» What is being asked:
Everything from the line holding "C3: 680nF (GND, VEE) -> 680nF (5V, GND)" through the final line of the entries below is to be written out exactly, and nothing more; leave out pictures.

» Input material:

──────────

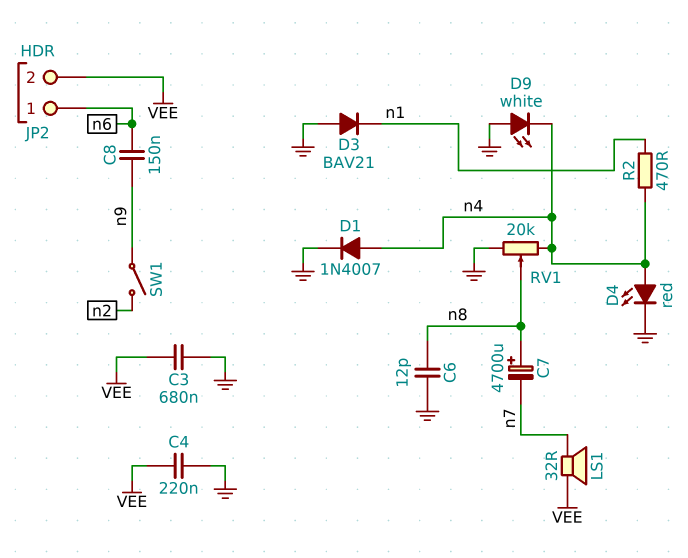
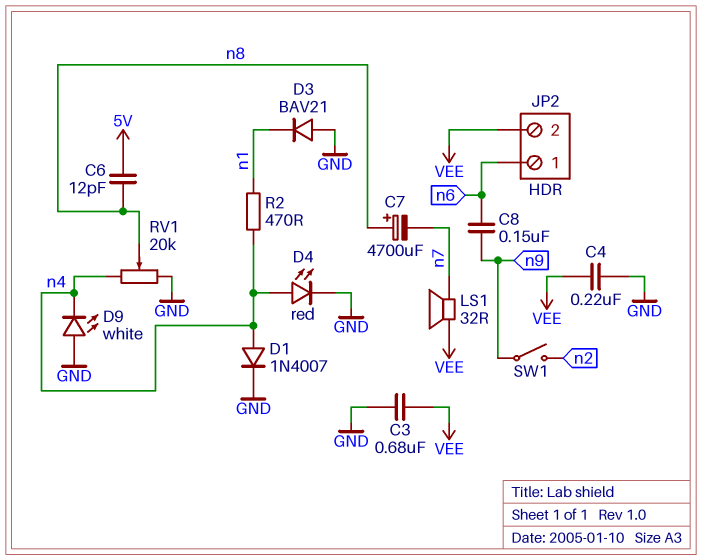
C6: 12pF (GND, n8) -> 12pF (5V, n8)

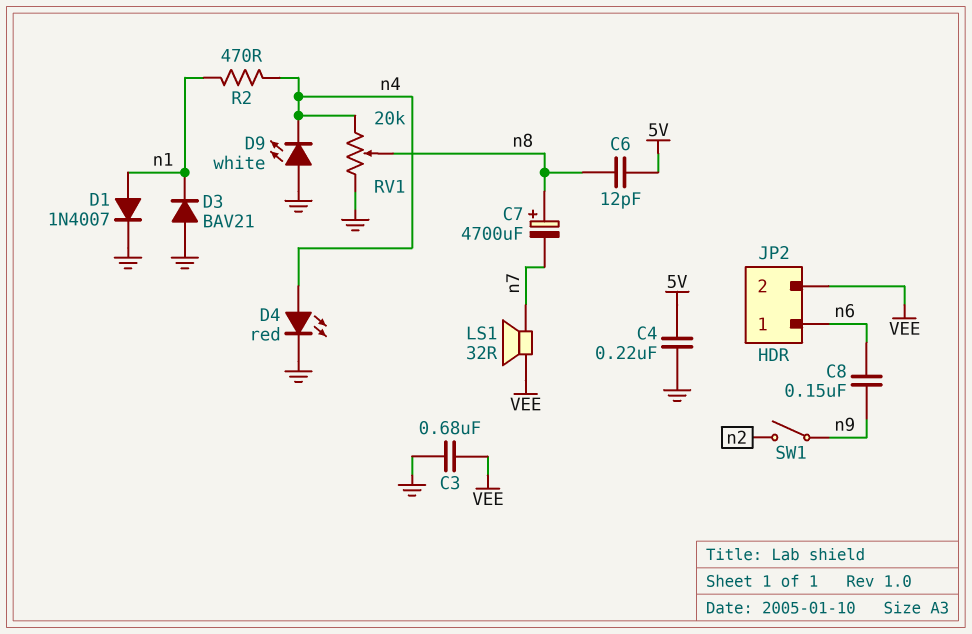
C4: 220nF (GND, VEE) -> 220nF (5V, GND)
D1: diode 1N4007 (A n4, K GND) -> diode 1N4007 (A n1, K GND)

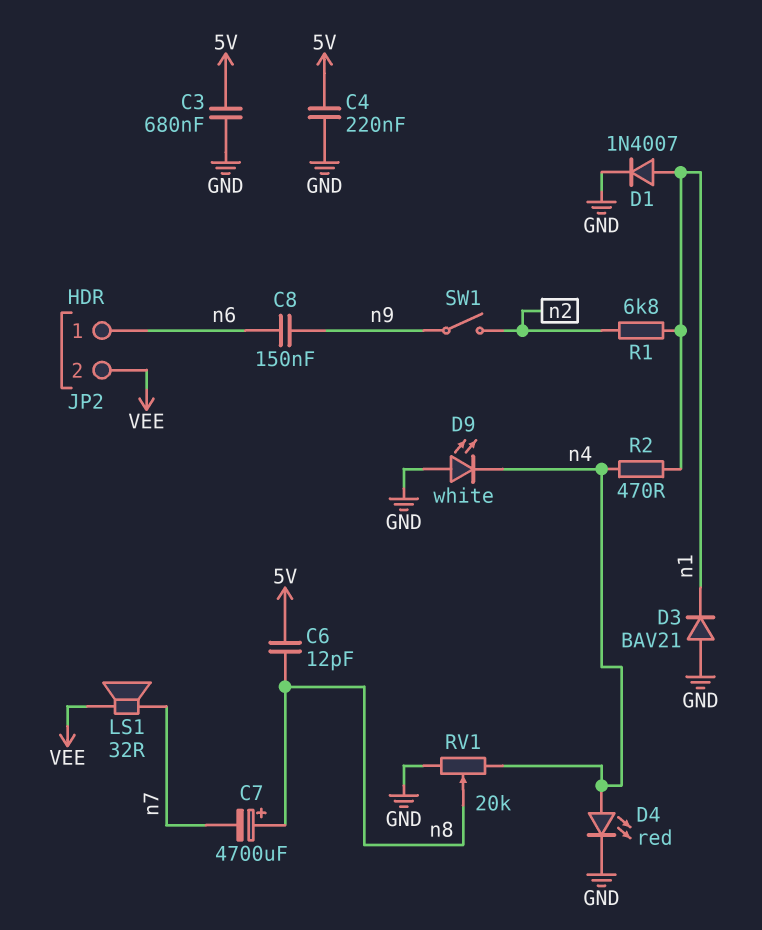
C3: 680nF (GND, VEE) -> 680nF (5V, GND)
R1: none -> 6.8k (n1, n2)

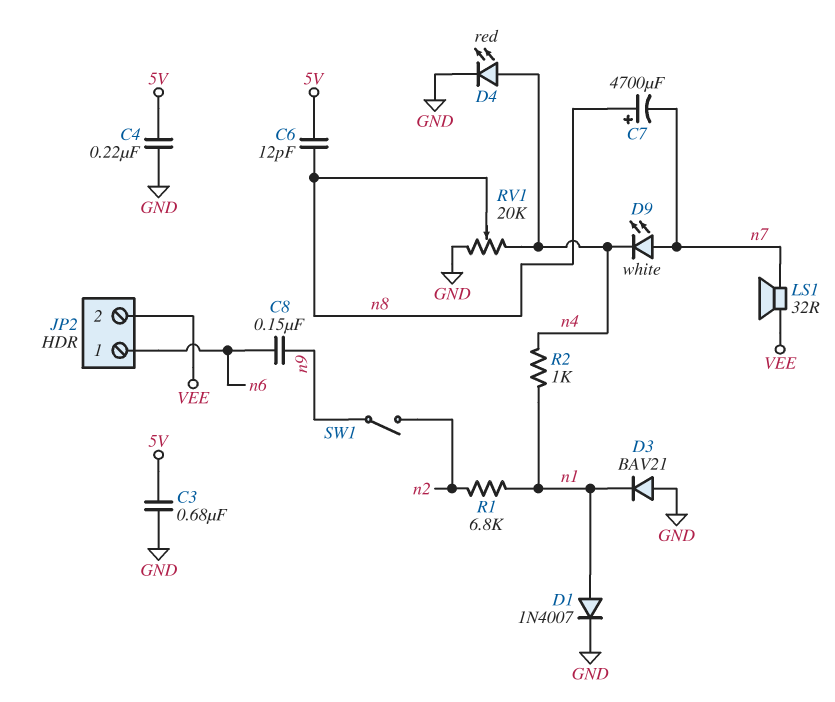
D9: LED white (A GND, K n4) -> LED white (A n7, K n4)
R2: 470 (n1, n4) -> 1k (n1, n4)

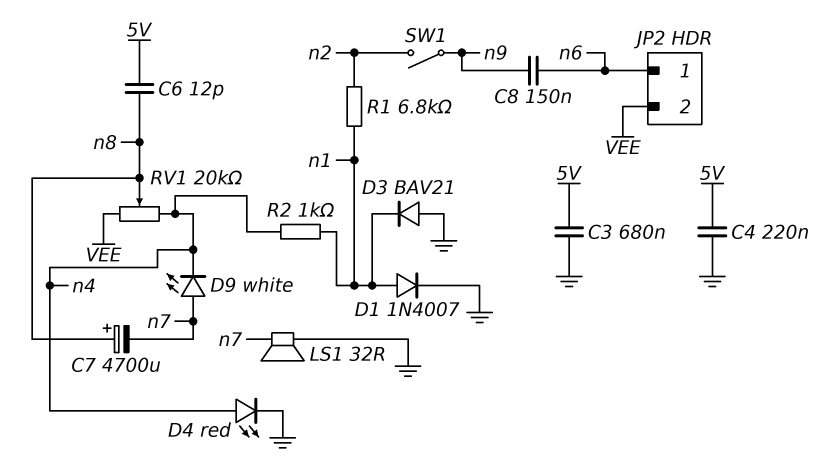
LS1: speaker 32R (VEE, n7) -> speaker 32R (GND, n7)
RV1: 20k (GND, n4, wiper n8) -> 20k (VEE, n4, wiper n8)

──────────

» Output of the task:
C3: 680nF (GND, VEE) -> 680nF (5V, GND)
R1: none -> 6.8k (n1, n2)

D9: LED white (A GND, K n4) -> LED white (A n7, K n4)
R2: 470 (n1, n4) -> 1k (n1, n4)

LS1: speaker 32R (VEE, n7) -> speaker 32R (GND, n7)
RV1: 20k (GND, n4, wiper n8) -> 20k (VEE, n4, wiper n8)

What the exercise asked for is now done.